[WHAT YOU SHOULD DO]
Copy out each line of the entries below in which the string "brown" appears.

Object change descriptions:
..........
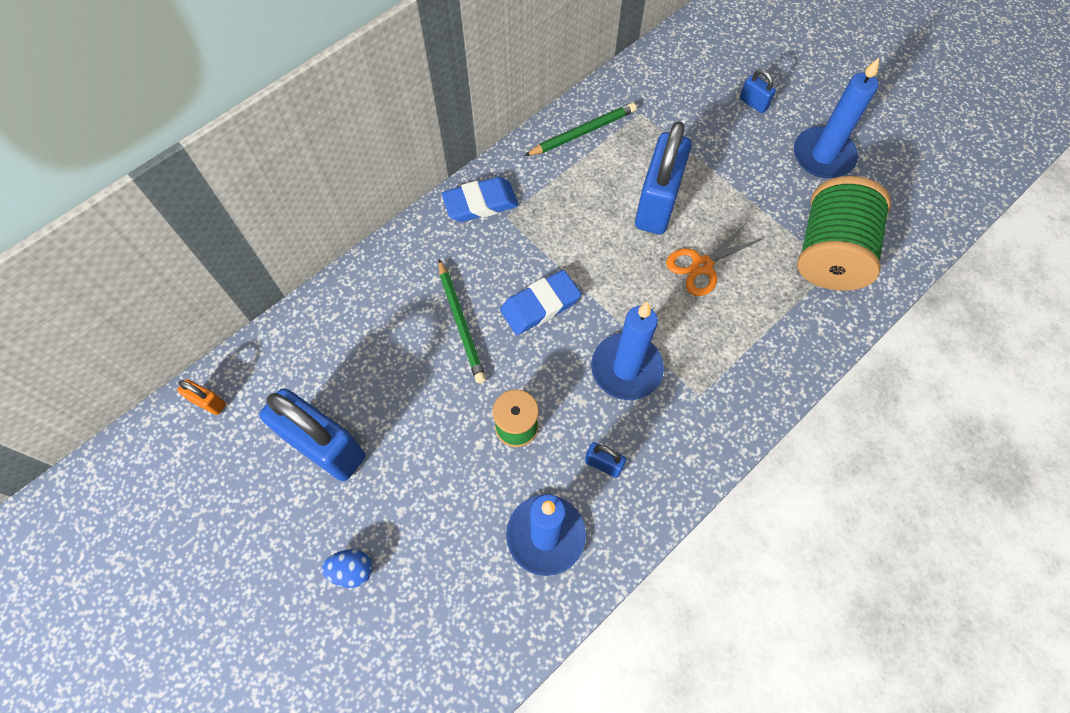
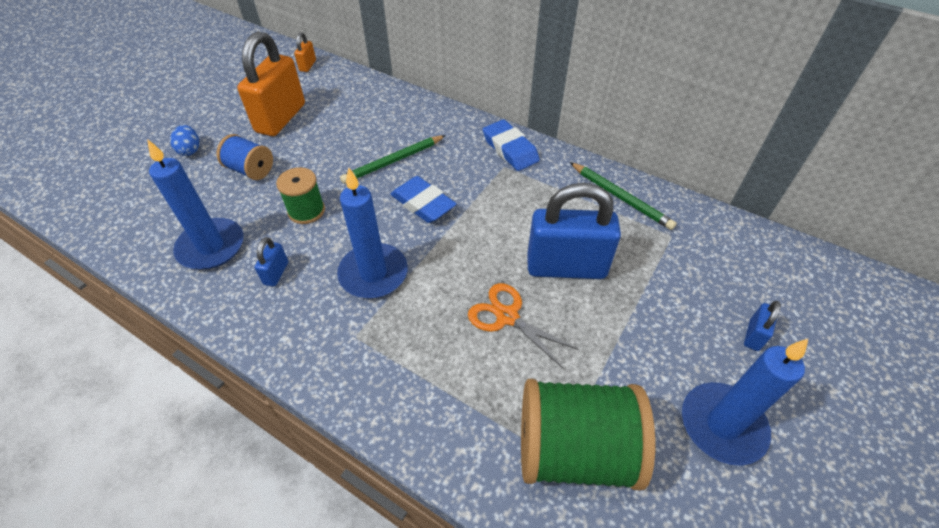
camera: 75 degrees right, 15 degrees down
blue padlock [260,388,365,481] -> orange padlock [237,32,305,136]
none -> blue spool [216,134,273,180]

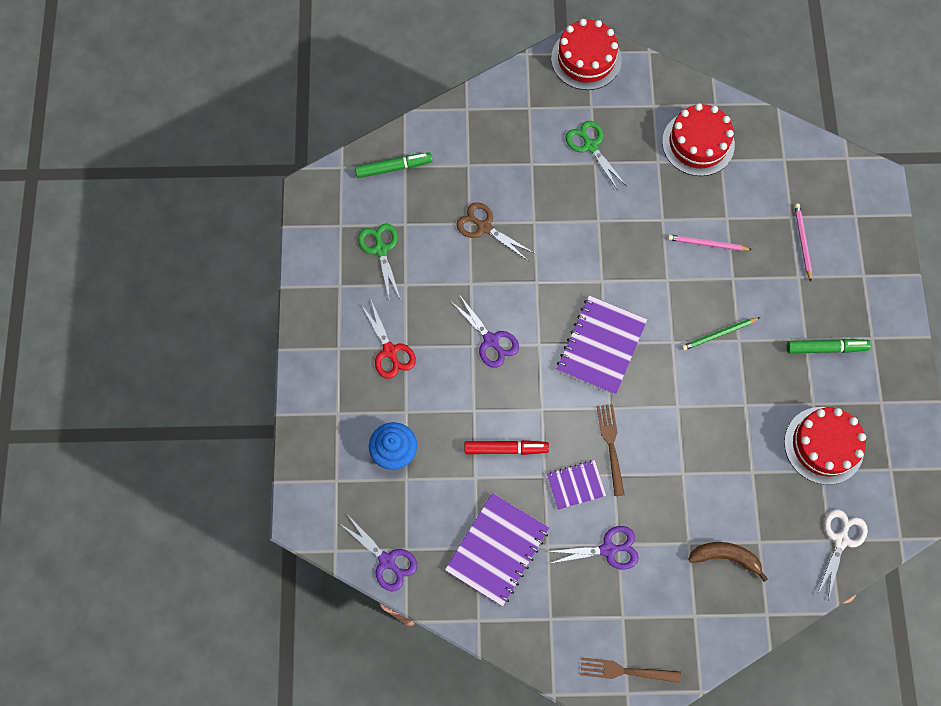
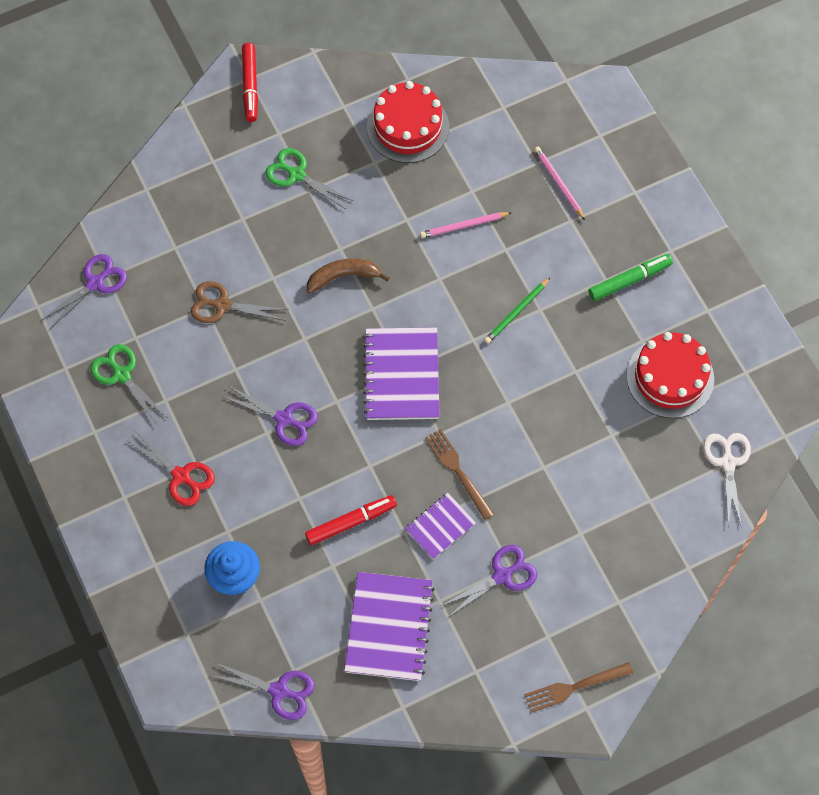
camera: 25 degrees left, 5 degrees down
green marker [355,152,432,178] -> purple scissors [41,254,127,330]
red cake [551,19,622,90] -> red marker [242,43,258,122]
brown banana [688,542,768,582] -> brown banana moved to [307,258,390,294]

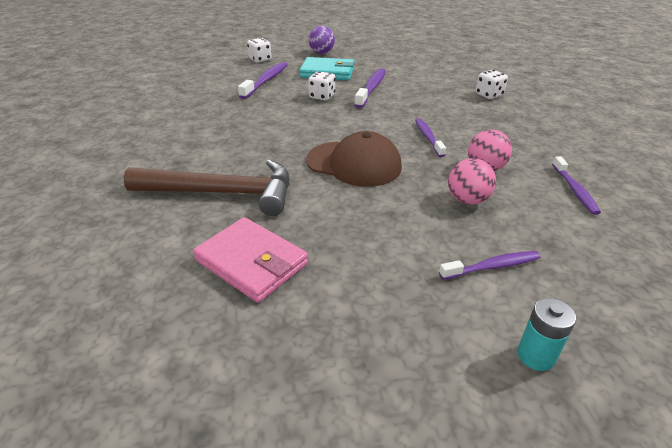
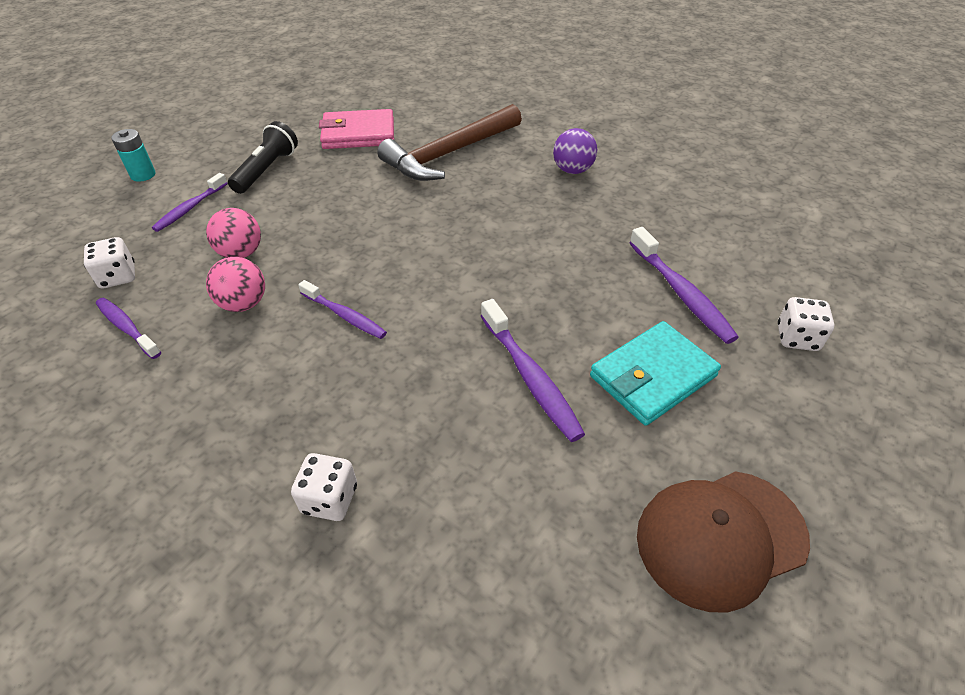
camera: 135 degrees right, 10 degrees up
brown cap [306,131,402,187] -> brown cap moved to [637,471,810,612]
white dice [308,71,335,101] -> white dice moved to [84,237,135,289]
purple ball [309,26,335,54] -> purple ball moved to [553,128,597,174]
none -> black flashlight [228,121,298,194]

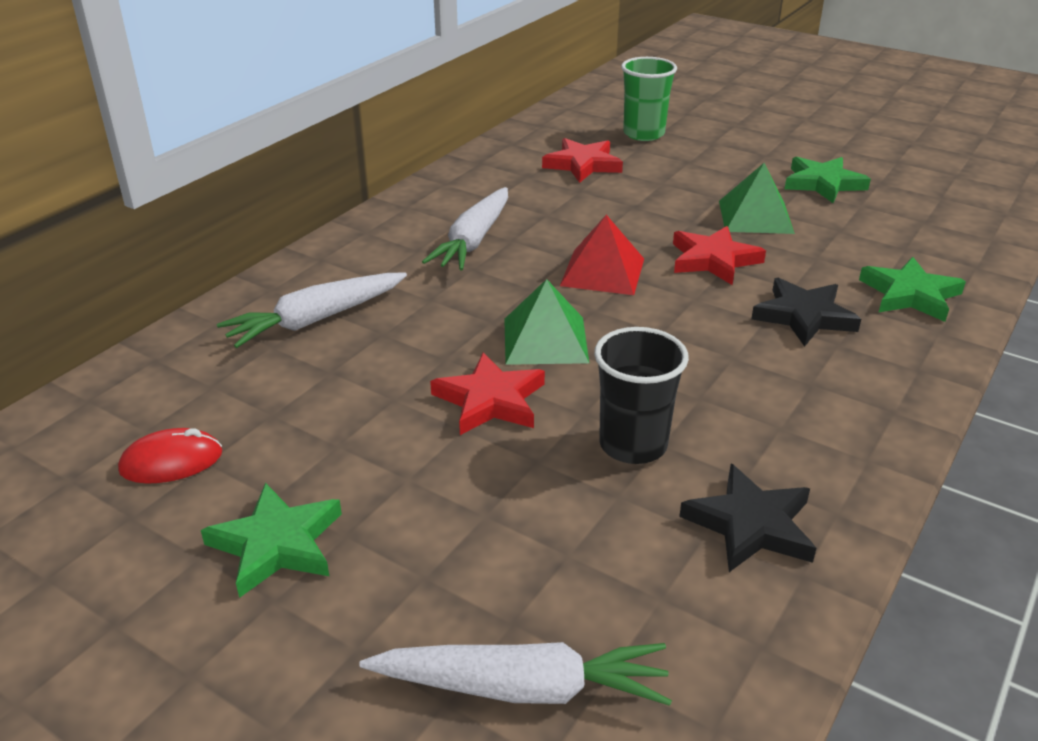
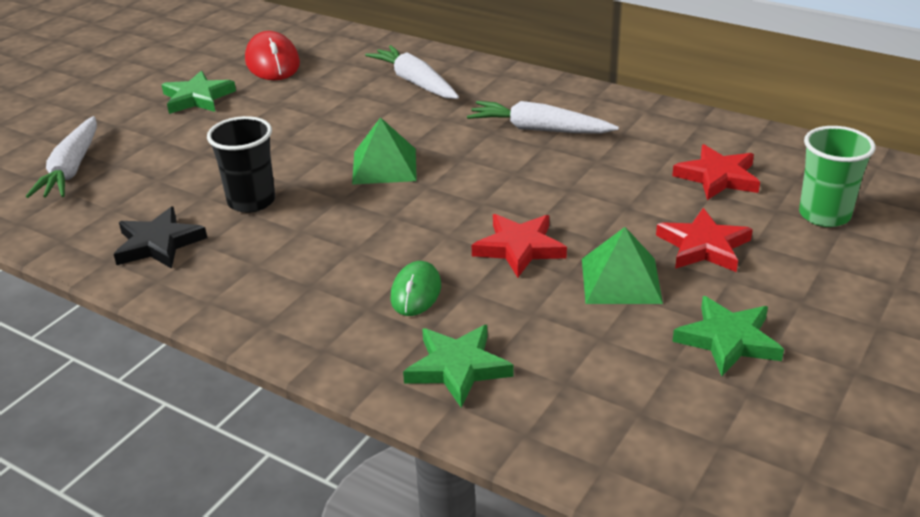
camera: 90 degrees right, 0 degrees up
red mouse [118,428,223,484] -> red mouse [245,31,300,80], size x1.55
red star [430,352,545,435] -> red star moved to [656,208,753,272]
red pyramid [560,215,644,295] -> none
black star [751,278,861,347] -> green mouse [390,261,441,316]

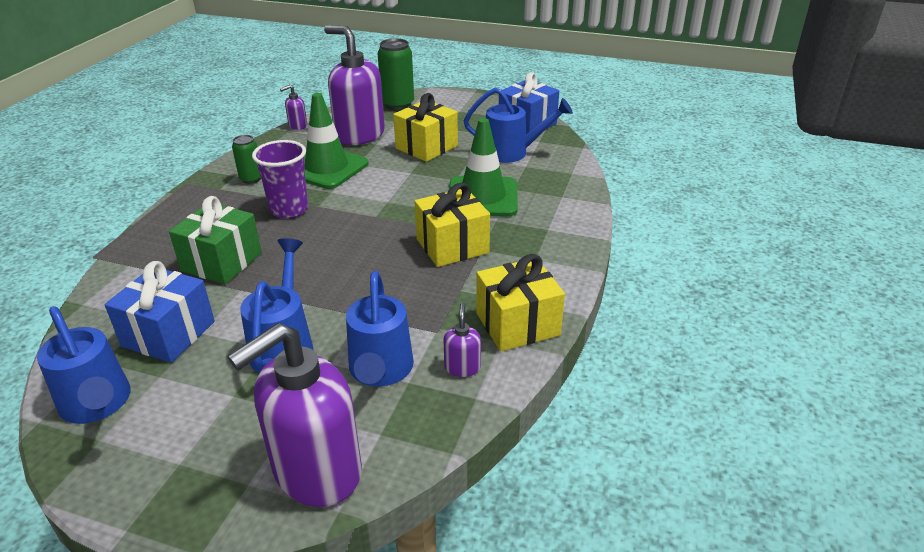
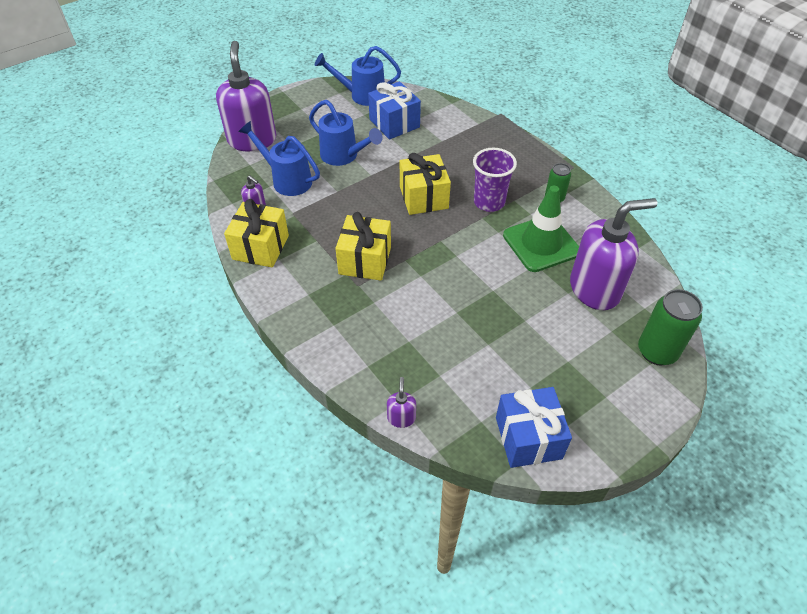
camera: 125 degrees right, 15 degrees up
green gift [169,196,262,284] -> none
purple soap dispenser [280,85,307,130] -> purple soap dispenser moved to [387,377,416,428]
yellow gift [393,93,458,162] -> yellow gift moved to [400,153,451,215]
green traffic cone [449,118,518,216] -> none
blue watering can [464,87,573,163] -> none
..........
[RESULT]
brown banana [688,542,768,582] -> brown banana moved to [307,258,390,294]
brown cap [306,131,402,187] -> brown cap moved to [637,471,810,612]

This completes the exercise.